=== WHAT YOU HAVE TO DO ===
The records below are to be restated word for word, with their images omitted.

=== PROVIDED MATERIAL ===
* * *

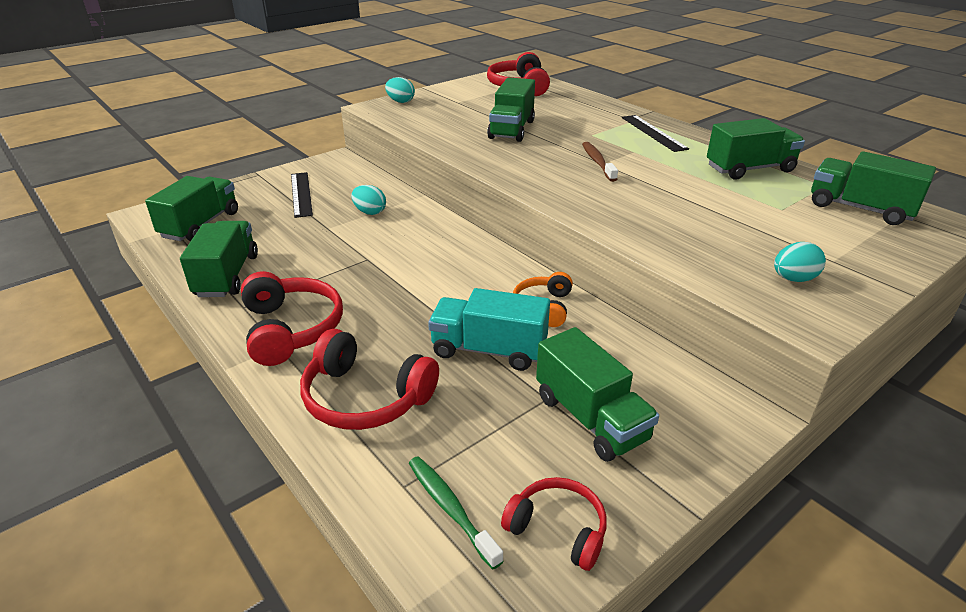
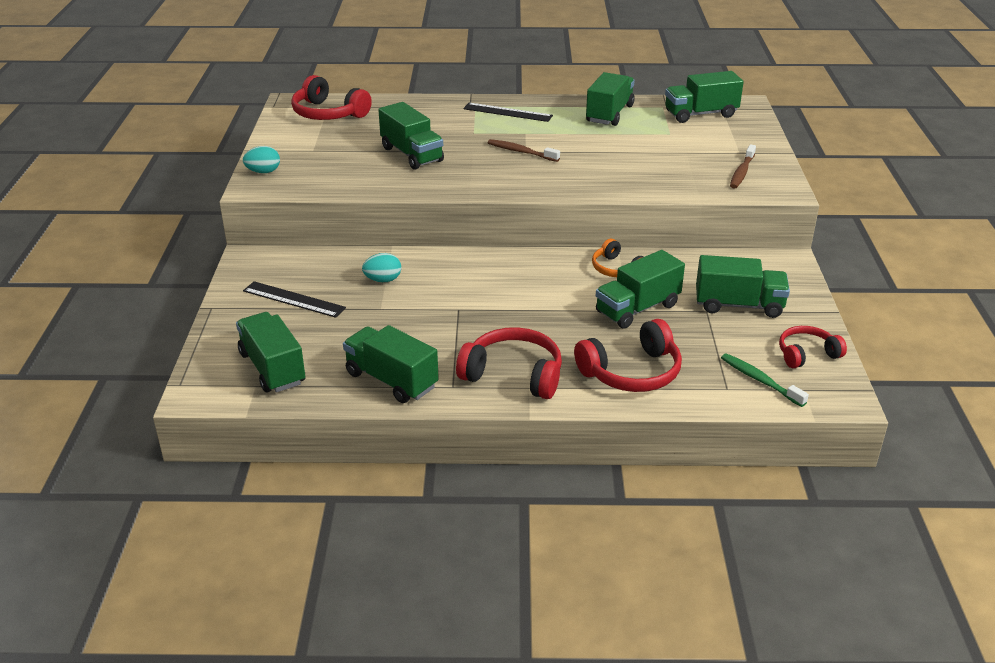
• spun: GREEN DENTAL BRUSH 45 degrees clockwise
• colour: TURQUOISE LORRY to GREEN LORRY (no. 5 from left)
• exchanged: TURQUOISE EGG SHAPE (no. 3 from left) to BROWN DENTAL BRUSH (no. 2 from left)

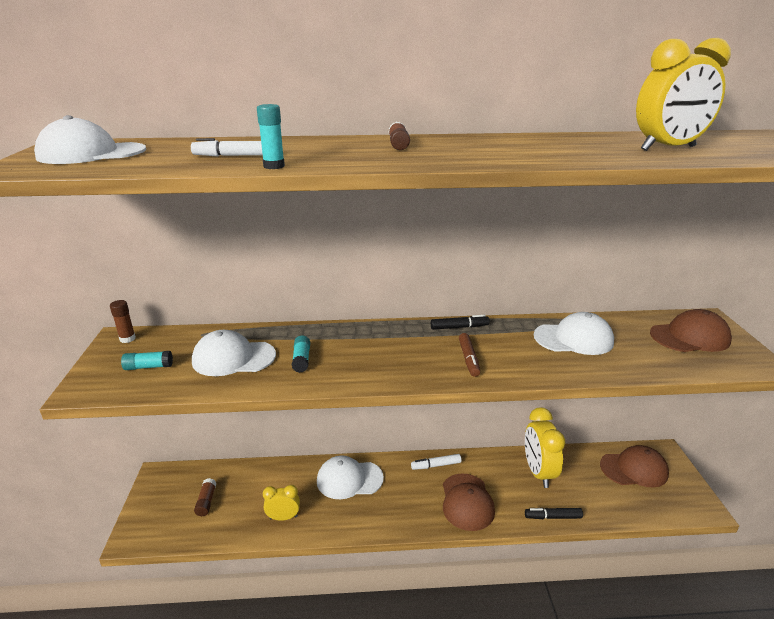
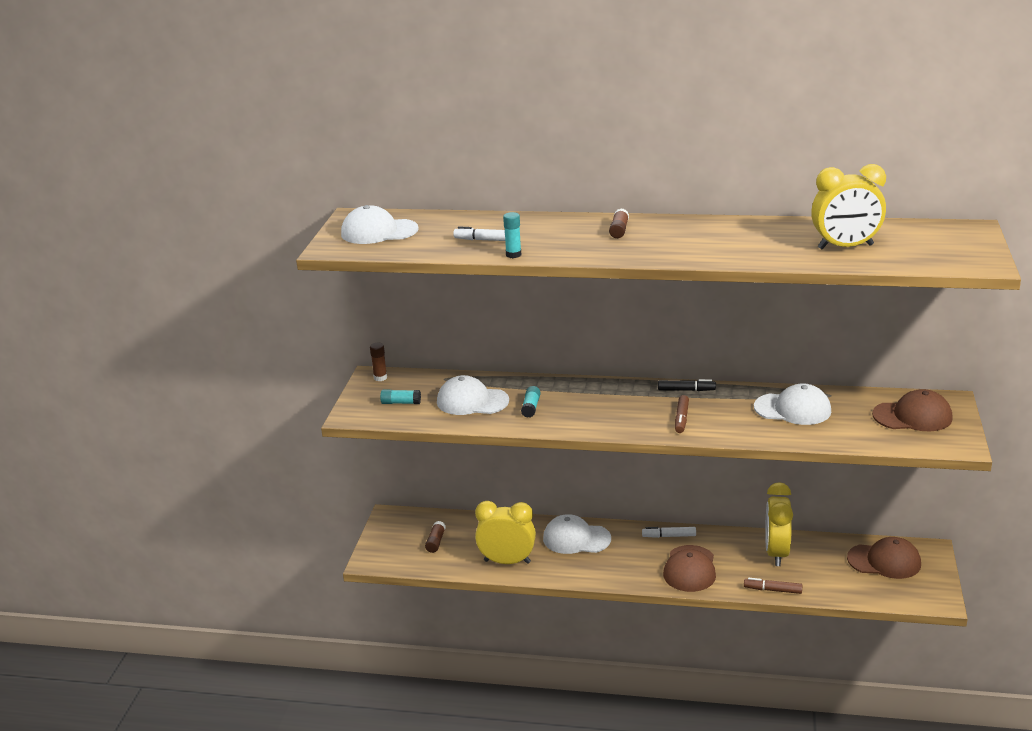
• size: YELLOW CLOCK (no. 1 from left) x1.75
• colour: JET-BLACK FELT PEN (no. 2 from left) to BROWN FELT PEN (no. 2 from left)

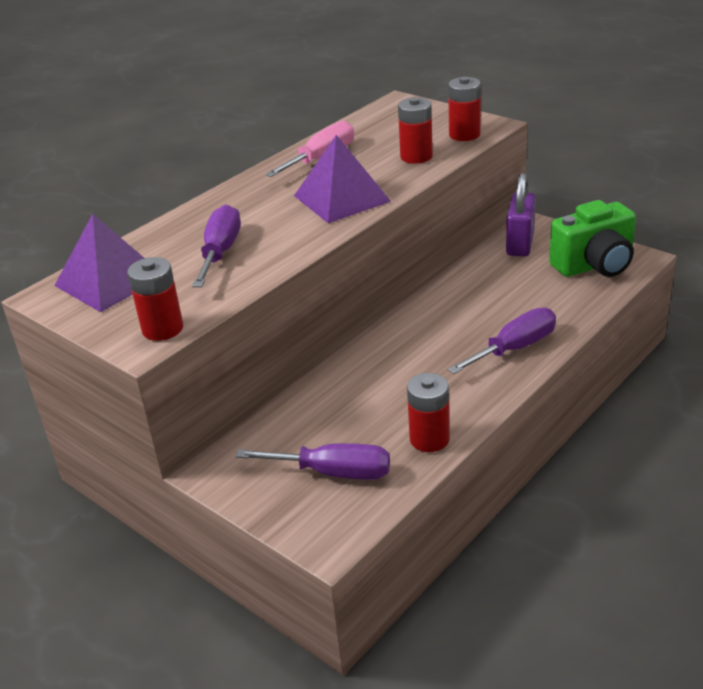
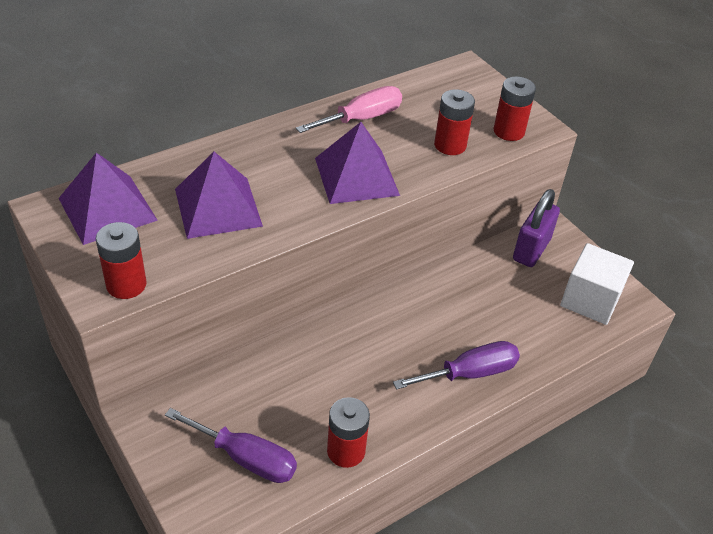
• exchanged: ROYAL PURPLE SCREWDRIVER (no. 1 from left) to ROYAL PURPLE SOLID PYRAMID (no. 2 from left)
• exchanged: GREEN COMPACT CAMERA to PURE WHITE BLOCK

* * *

=== RESULT ===
• spun: GREEN DENTAL BRUSH 45 degrees clockwise
• colour: TURQUOISE LORRY to GREEN LORRY (no. 5 from left)
• exchanged: TURQUOISE EGG SHAPE (no. 3 from left) to BROWN DENTAL BRUSH (no. 2 from left)

• size: YELLOW CLOCK (no. 1 from left) x1.75
• colour: JET-BLACK FELT PEN (no. 2 from left) to BROWN FELT PEN (no. 2 from left)

• exchanged: ROYAL PURPLE SCREWDRIVER (no. 1 from left) to ROYAL PURPLE SOLID PYRAMID (no. 2 from left)
• exchanged: GREEN COMPACT CAMERA to PURE WHITE BLOCK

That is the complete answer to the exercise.